[ABOUT THIS EXERCISE] Only lines holding the word "down" are wanted from the records; copy all of them.

☆ ☆ ☆ ☆

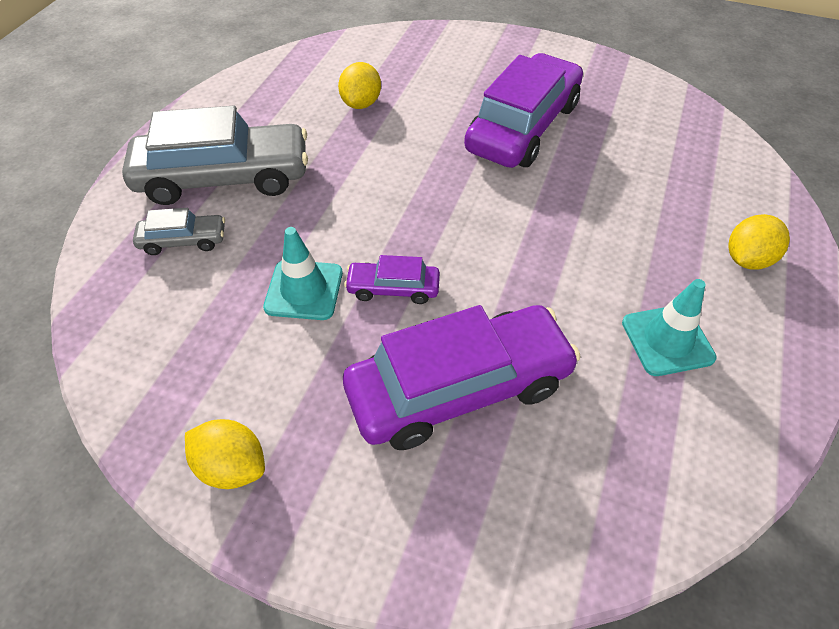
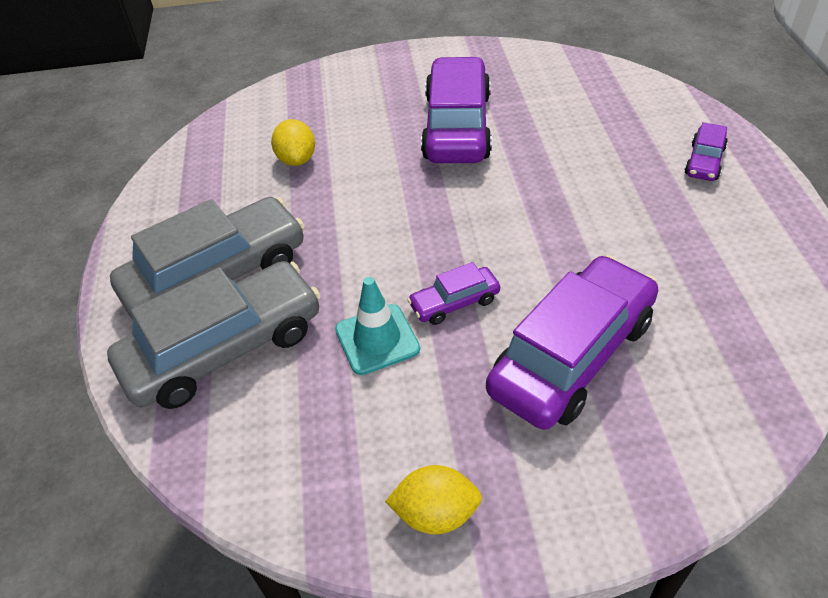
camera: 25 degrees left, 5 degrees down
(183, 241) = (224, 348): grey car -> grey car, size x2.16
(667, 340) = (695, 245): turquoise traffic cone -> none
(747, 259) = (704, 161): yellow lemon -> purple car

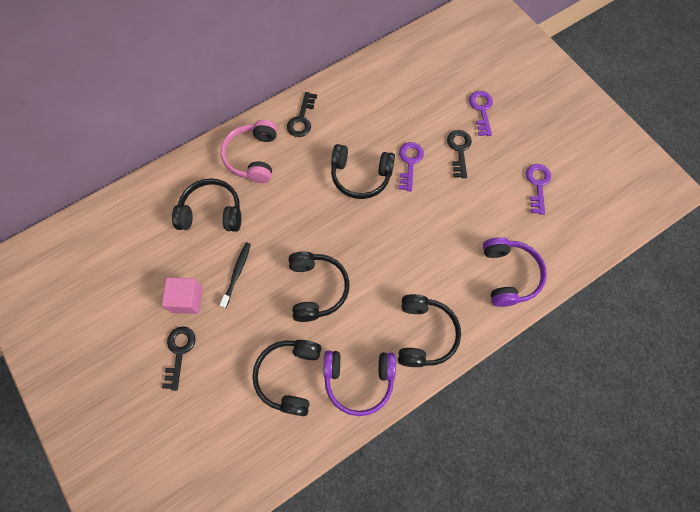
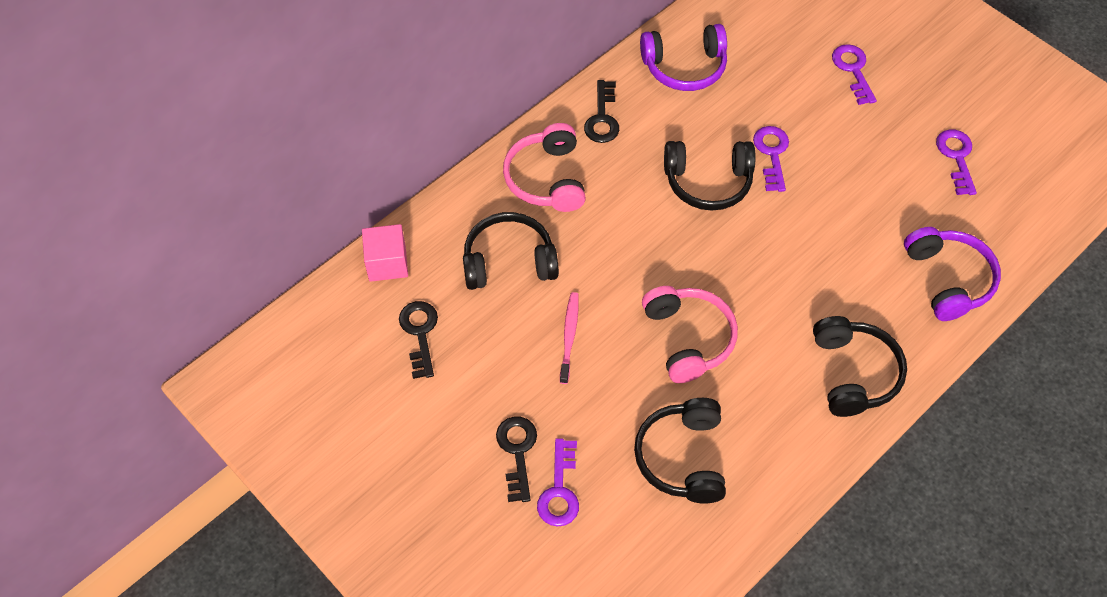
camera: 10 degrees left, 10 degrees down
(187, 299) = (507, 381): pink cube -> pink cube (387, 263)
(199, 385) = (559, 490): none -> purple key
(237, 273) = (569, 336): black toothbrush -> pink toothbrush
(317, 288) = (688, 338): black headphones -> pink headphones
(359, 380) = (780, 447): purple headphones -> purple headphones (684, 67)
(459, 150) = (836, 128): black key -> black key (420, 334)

☆ ☆ ☆ ☆

[ANSWER TO THIS PROBLEM]
camera: 25 degrees left, 5 degrees down
camera: 10 degrees left, 10 degrees down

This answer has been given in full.